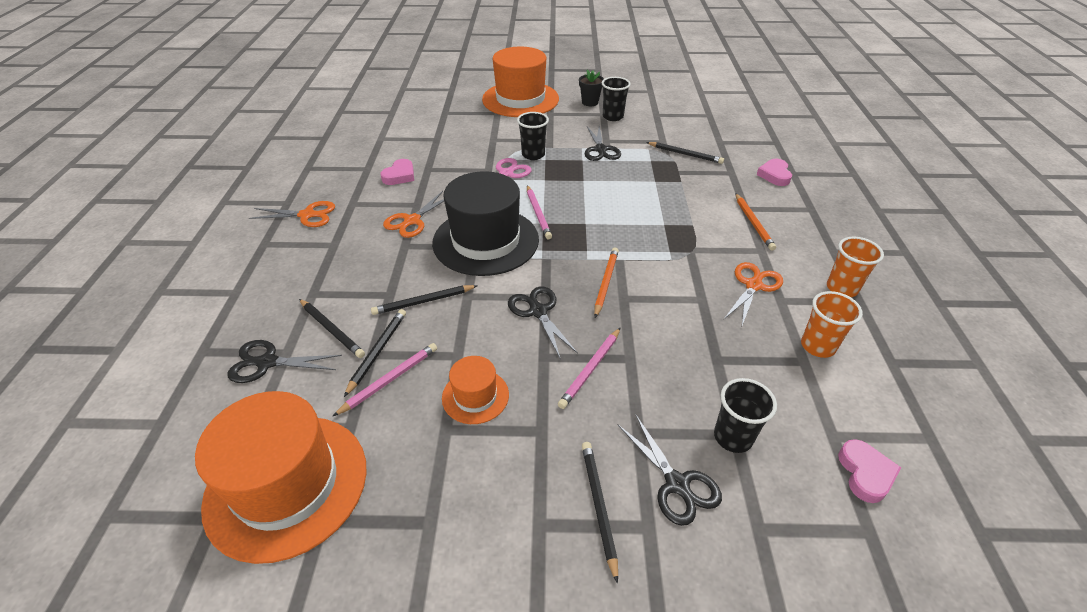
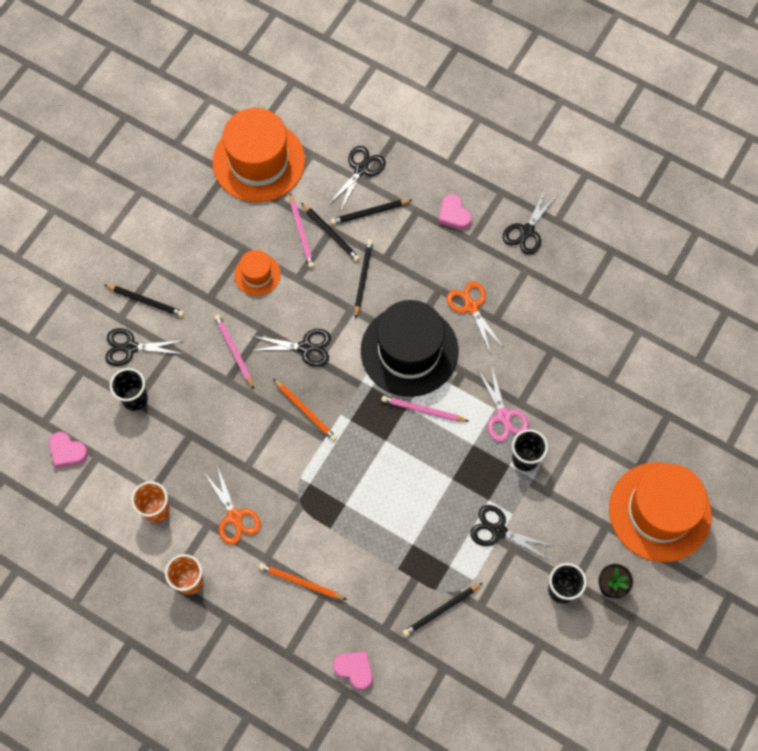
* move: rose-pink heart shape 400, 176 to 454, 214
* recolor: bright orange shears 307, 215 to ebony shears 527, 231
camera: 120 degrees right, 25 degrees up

_WORK REQUIRED_
Transcribe the listing exactly, skipping pictures.

_OUTPUT_
* move: rose-pink heart shape 400, 176 to 454, 214
* recolor: bright orange shears 307, 215 to ebony shears 527, 231
camera: 120 degrees right, 25 degrees up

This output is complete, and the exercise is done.